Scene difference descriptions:
/---

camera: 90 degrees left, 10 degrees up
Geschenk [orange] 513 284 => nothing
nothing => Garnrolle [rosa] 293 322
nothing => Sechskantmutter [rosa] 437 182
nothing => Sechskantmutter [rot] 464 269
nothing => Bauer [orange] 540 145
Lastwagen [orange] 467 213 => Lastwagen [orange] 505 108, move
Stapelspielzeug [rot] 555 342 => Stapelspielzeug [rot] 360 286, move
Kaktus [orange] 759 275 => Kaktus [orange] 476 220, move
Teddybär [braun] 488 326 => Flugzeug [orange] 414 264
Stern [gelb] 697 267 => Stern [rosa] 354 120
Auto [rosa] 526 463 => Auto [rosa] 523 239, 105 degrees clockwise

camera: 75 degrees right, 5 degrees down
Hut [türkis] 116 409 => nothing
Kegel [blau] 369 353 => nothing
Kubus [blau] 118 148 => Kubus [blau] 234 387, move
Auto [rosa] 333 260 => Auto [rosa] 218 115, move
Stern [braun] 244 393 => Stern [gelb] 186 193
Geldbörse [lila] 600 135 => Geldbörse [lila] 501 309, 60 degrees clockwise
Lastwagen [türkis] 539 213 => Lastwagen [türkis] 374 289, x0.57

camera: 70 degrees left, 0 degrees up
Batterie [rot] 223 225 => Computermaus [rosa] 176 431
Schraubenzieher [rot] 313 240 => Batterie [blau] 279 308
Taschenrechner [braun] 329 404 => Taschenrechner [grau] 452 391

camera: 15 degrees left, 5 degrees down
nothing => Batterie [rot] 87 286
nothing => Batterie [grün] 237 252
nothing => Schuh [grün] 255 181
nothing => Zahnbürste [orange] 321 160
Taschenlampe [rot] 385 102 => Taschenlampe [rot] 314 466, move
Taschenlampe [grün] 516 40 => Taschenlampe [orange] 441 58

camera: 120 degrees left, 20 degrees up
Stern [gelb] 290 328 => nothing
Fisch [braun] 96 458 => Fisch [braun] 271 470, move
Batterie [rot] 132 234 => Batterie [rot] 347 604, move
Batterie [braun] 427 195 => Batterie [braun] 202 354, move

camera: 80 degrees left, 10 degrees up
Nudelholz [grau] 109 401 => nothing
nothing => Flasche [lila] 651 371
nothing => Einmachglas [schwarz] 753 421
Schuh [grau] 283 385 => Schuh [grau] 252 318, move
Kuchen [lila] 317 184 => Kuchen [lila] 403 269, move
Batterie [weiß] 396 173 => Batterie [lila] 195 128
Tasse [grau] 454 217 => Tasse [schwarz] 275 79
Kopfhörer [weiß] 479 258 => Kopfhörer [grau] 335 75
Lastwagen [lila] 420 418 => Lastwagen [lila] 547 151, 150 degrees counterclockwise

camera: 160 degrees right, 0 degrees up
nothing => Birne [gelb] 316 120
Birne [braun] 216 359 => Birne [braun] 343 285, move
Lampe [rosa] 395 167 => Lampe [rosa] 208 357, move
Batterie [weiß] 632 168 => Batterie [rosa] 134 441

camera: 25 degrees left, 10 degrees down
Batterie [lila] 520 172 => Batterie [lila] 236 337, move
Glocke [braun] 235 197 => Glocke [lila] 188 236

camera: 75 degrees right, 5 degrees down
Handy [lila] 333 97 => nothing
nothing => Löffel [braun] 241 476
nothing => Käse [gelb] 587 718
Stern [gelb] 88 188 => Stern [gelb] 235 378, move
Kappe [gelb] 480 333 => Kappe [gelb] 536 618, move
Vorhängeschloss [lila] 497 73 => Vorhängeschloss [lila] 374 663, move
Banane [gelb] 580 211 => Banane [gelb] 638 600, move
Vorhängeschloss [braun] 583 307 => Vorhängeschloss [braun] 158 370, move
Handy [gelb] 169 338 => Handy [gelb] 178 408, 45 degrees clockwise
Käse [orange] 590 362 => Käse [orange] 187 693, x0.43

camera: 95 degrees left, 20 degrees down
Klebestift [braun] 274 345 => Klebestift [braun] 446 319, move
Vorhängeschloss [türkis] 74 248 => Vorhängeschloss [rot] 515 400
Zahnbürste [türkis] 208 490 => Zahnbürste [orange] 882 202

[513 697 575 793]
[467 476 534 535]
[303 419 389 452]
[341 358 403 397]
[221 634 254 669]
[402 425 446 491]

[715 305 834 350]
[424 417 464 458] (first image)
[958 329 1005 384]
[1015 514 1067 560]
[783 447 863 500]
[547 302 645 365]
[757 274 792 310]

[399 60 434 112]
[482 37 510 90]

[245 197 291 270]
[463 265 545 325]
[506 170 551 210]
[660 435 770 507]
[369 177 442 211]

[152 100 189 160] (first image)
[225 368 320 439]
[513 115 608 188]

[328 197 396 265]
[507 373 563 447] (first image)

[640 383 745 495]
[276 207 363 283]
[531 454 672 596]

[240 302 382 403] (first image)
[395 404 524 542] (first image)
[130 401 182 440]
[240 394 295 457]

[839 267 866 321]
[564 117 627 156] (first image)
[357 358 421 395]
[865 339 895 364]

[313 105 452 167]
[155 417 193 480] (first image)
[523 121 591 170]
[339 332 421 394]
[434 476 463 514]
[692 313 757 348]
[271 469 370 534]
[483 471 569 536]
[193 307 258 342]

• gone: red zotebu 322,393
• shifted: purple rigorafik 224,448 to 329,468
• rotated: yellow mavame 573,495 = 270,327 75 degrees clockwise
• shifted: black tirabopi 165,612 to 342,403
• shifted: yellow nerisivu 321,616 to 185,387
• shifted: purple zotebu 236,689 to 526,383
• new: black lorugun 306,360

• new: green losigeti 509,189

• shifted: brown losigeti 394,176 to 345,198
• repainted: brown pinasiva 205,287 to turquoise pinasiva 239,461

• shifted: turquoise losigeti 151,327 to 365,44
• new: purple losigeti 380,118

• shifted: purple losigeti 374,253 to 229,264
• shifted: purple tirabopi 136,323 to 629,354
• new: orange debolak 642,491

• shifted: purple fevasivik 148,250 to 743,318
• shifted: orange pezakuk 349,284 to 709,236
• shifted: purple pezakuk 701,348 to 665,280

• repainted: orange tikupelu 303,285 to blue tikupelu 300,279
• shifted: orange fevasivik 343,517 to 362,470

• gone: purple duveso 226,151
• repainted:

\---

Retype each record. Keep every character as it is.

camera: 90 degrees left, 10 degrees up
Geschenk [orange] 513 284 => nothing
nothing => Garnrolle [rosa] 293 322
nothing => Sechskantmutter [rosa] 437 182
nothing => Sechskantmutter [rot] 464 269
nothing => Bauer [orange] 540 145
Lastwagen [orange] 467 213 => Lastwagen [orange] 505 108, move
Stapelspielzeug [rot] 555 342 => Stapelspielzeug [rot] 360 286, move
Kaktus [orange] 759 275 => Kaktus [orange] 476 220, move
Teddybär [braun] 488 326 => Flugzeug [orange] 414 264
Stern [gelb] 697 267 => Stern [rosa] 354 120
Auto [rosa] 526 463 => Auto [rosa] 523 239, 105 degrees clockwise

camera: 75 degrees right, 5 degrees down
Hut [türkis] 116 409 => nothing
Kegel [blau] 369 353 => nothing
Kubus [blau] 118 148 => Kubus [blau] 234 387, move
Auto [rosa] 333 260 => Auto [rosa] 218 115, move
Stern [braun] 244 393 => Stern [gelb] 186 193
Geldbörse [lila] 600 135 => Geldbörse [lila] 501 309, 60 degrees clockwise
Lastwagen [türkis] 539 213 => Lastwagen [türkis] 374 289, x0.57

camera: 70 degrees left, 0 degrees up
Batterie [rot] 223 225 => Computermaus [rosa] 176 431
Schraubenzieher [rot] 313 240 => Batterie [blau] 279 308
Taschenrechner [braun] 329 404 => Taschenrechner [grau] 452 391

camera: 15 degrees left, 5 degrees down
nothing => Batterie [rot] 87 286
nothing => Batterie [grün] 237 252
nothing => Schuh [grün] 255 181
nothing => Zahnbürste [orange] 321 160
Taschenlampe [rot] 385 102 => Taschenlampe [rot] 314 466, move
Taschenlampe [grün] 516 40 => Taschenlampe [orange] 441 58

camera: 120 degrees left, 20 degrees up
Stern [gelb] 290 328 => nothing
Fisch [braun] 96 458 => Fisch [braun] 271 470, move
Batterie [rot] 132 234 => Batterie [rot] 347 604, move
Batterie [braun] 427 195 => Batterie [braun] 202 354, move

camera: 80 degrees left, 10 degrees up
Nudelholz [grau] 109 401 => nothing
nothing => Flasche [lila] 651 371
nothing => Einmachglas [schwarz] 753 421
Schuh [grau] 283 385 => Schuh [grau] 252 318, move
Kuchen [lila] 317 184 => Kuchen [lila] 403 269, move
Batterie [weiß] 396 173 => Batterie [lila] 195 128
Tasse [grau] 454 217 => Tasse [schwarz] 275 79
Kopfhörer [weiß] 479 258 => Kopfhörer [grau] 335 75
Lastwagen [lila] 420 418 => Lastwagen [lila] 547 151, 150 degrees counterclockwise

camera: 160 degrees right, 0 degrees up
nothing => Birne [gelb] 316 120
Birne [braun] 216 359 => Birne [braun] 343 285, move
Lampe [rosa] 395 167 => Lampe [rosa] 208 357, move
Batterie [weiß] 632 168 => Batterie [rosa] 134 441

camera: 25 degrees left, 10 degrees down
Batterie [lila] 520 172 => Batterie [lila] 236 337, move
Glocke [braun] 235 197 => Glocke [lila] 188 236

camera: 75 degrees right, 5 degrees down
Handy [lila] 333 97 => nothing
nothing => Löffel [braun] 241 476
nothing => Käse [gelb] 587 718
Stern [gelb] 88 188 => Stern [gelb] 235 378, move
Kappe [gelb] 480 333 => Kappe [gelb] 536 618, move
Vorhängeschloss [lila] 497 73 => Vorhängeschloss [lila] 374 663, move
Banane [gelb] 580 211 => Banane [gelb] 638 600, move
Vorhängeschloss [braun] 583 307 => Vorhängeschloss [braun] 158 370, move
Handy [gelb] 169 338 => Handy [gelb] 178 408, 45 degrees clockwise
Käse [orange] 590 362 => Käse [orange] 187 693, x0.43

camera: 95 degrees left, 20 degrees down
Klebestift [braun] 274 345 => Klebestift [braun] 446 319, move
Vorhängeschloss [türkis] 74 248 => Vorhängeschloss [rot] 515 400
Zahnbürste [türkis] 208 490 => Zahnbürste [orange] 882 202

[513 697 575 793]
[467 476 534 535]
[303 419 389 452]
[341 358 403 397]
[221 634 254 669]
[402 425 446 491]

[715 305 834 350]
[424 417 464 458] (first image)
[958 329 1005 384]
[1015 514 1067 560]
[783 447 863 500]
[547 302 645 365]
[757 274 792 310]

[399 60 434 112]
[482 37 510 90]

[245 197 291 270]
[463 265 545 325]
[506 170 551 210]
[660 435 770 507]
[369 177 442 211]

[152 100 189 160] (first image)
[225 368 320 439]
[513 115 608 188]

[328 197 396 265]
[507 373 563 447] (first image)

[640 383 745 495]
[276 207 363 283]
[531 454 672 596]

[240 302 382 403] (first image)
[395 404 524 542] (first image)
[130 401 182 440]
[240 394 295 457]

[839 267 866 321]
[564 117 627 156] (first image)
[357 358 421 395]
[865 339 895 364]

[313 105 452 167]
[155 417 193 480] (first image)
[523 121 591 170]
[339 332 421 394]
[434 476 463 514]
[692 313 757 348]
[271 469 370 534]
[483 471 569 536]
[193 307 258 342]

• gone: red zotebu 322,393
• shifted: purple rigorafik 224,448 to 329,468
• rotated: yellow mavame 573,495 = 270,327 75 degrees clockwise
• shifted: black tirabopi 165,612 to 342,403
• shifted: yellow nerisivu 321,616 to 185,387
• shifted: purple zotebu 236,689 to 526,383
• new: black lorugun 306,360

• new: green losigeti 509,189

• shifted: brown losigeti 394,176 to 345,198
• repainted: brown pinasiva 205,287 to turquoise pinasiva 239,461

• shifted: turquoise losigeti 151,327 to 365,44
• new: purple losigeti 380,118

• shifted: purple losigeti 374,253 to 229,264
• shifted: purple tirabopi 136,323 to 629,354
• new: orange debolak 642,491

• shifted: purple fevasivik 148,250 to 743,318
• shifted: orange pezakuk 349,284 to 709,236
• shifted: purple pezakuk 701,348 to 665,280

• repainted: orange tikupelu 303,285 to blue tikupelu 300,279
• shifted: orange fevasivik 343,517 to 362,470

• gone: purple duveso 226,151
• repainted:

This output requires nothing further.